§ **Records supplied**:
+--

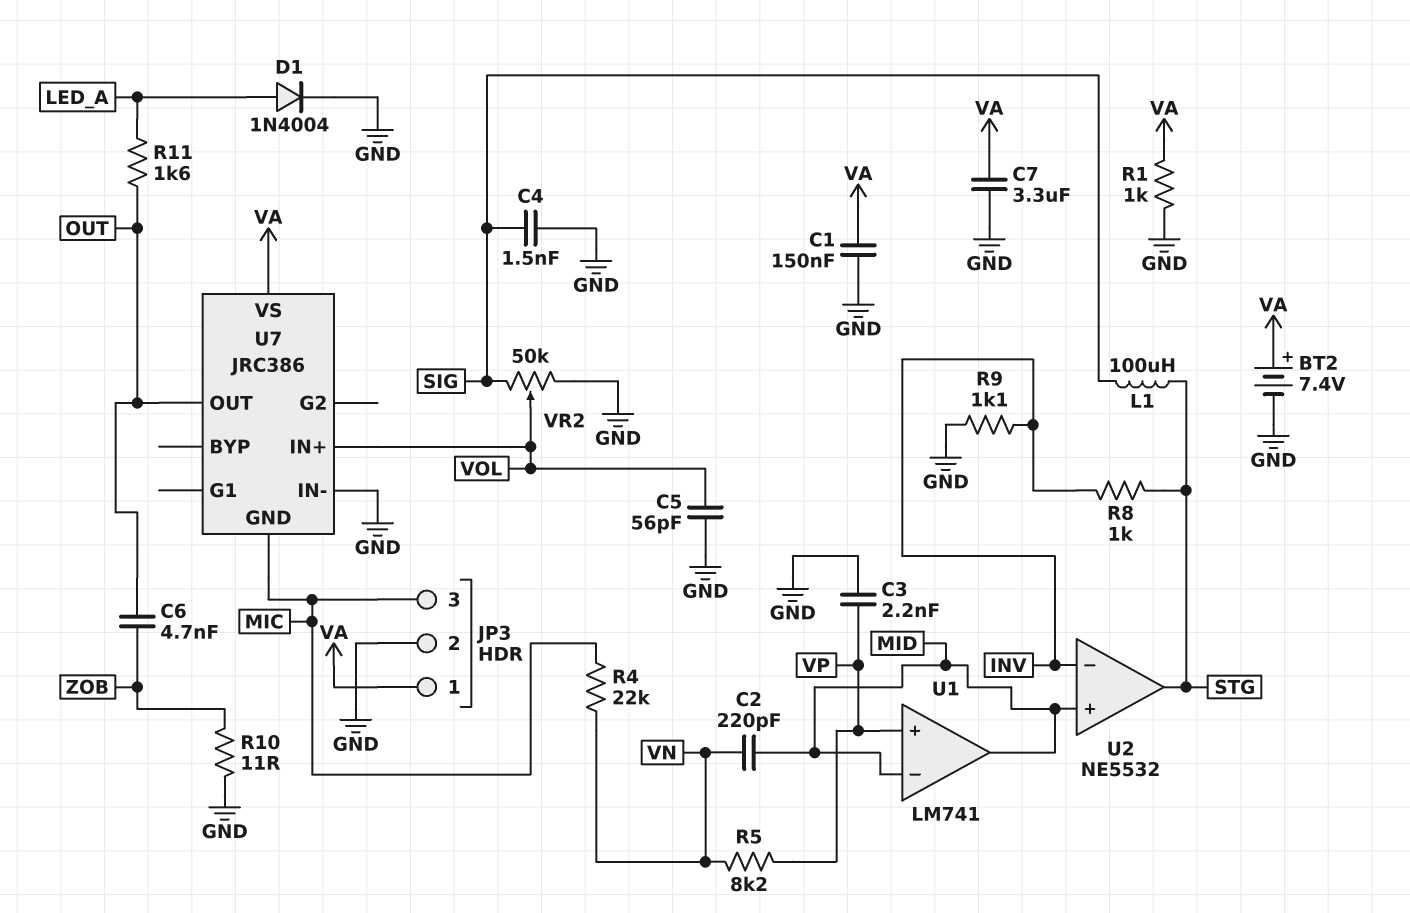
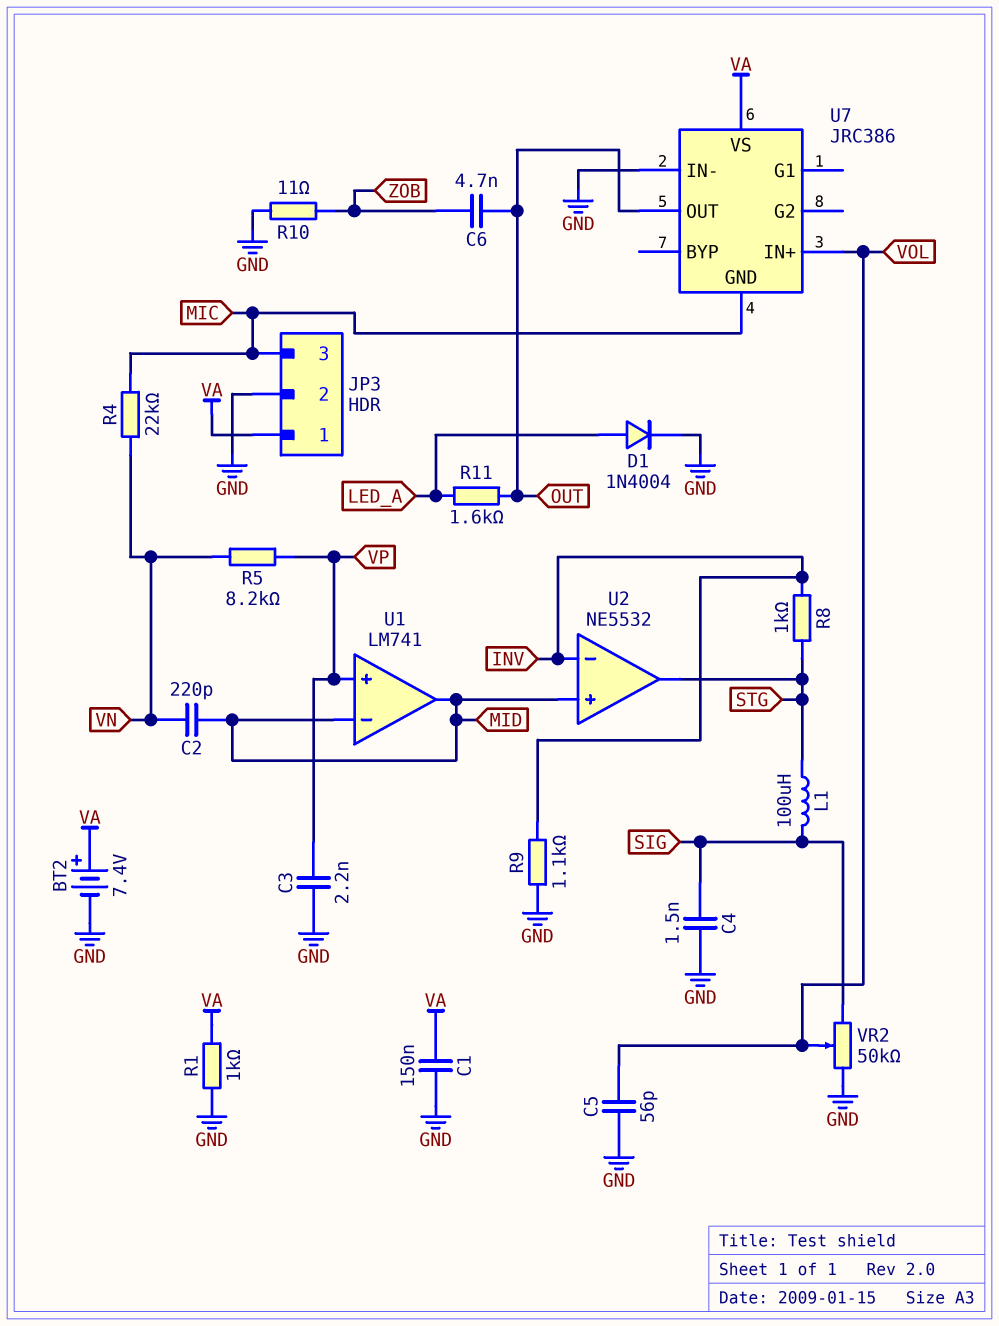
C7: 3.3uF (GND, VA) -> none

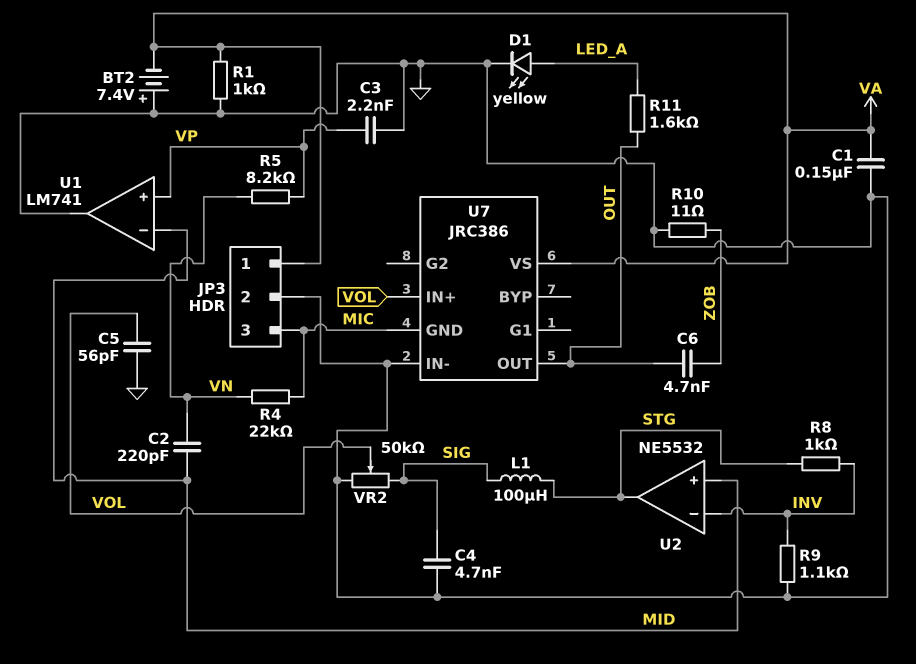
BT2: 7.4V (plus VA, minus GND) -> 7.4V (plus GND, minus VA)
C4: 1.5nF (GND, SIG) -> 4.7nF (GND, SIG)
D1: diode 1N4004 (A LED_A, K GND) -> LED yellow (A LED_A, K GND)
U1 pin out: MID -> GND

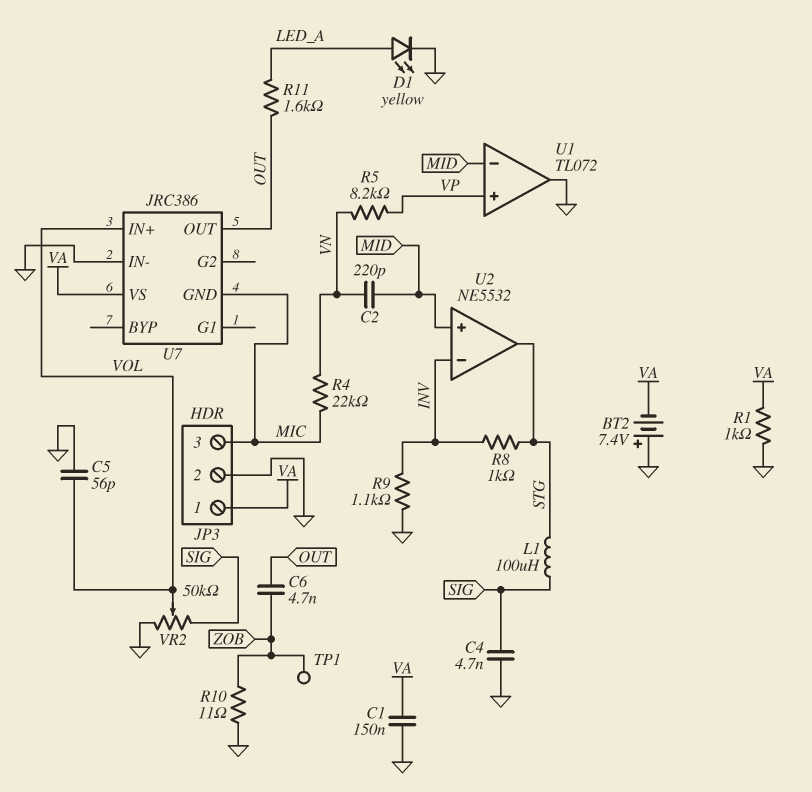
C3: 2.2nF (GND, VP) -> none
TP1: none -> test point (ZOB)
U1: LM741 -> TL072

+--

§ **Directions**: No pictures should appear in the answer, which is to be the lines from the line with "C4: 1.5nF (GND, SIG) -> 4.7nF (GND, SIG)" through the end of the records above, restated exactly.

§ **The answer**:
C4: 1.5nF (GND, SIG) -> 4.7nF (GND, SIG)
D1: diode 1N4004 (A LED_A, K GND) -> LED yellow (A LED_A, K GND)
U1 pin out: MID -> GND

C3: 2.2nF (GND, VP) -> none
TP1: none -> test point (ZOB)
U1: LM741 -> TL072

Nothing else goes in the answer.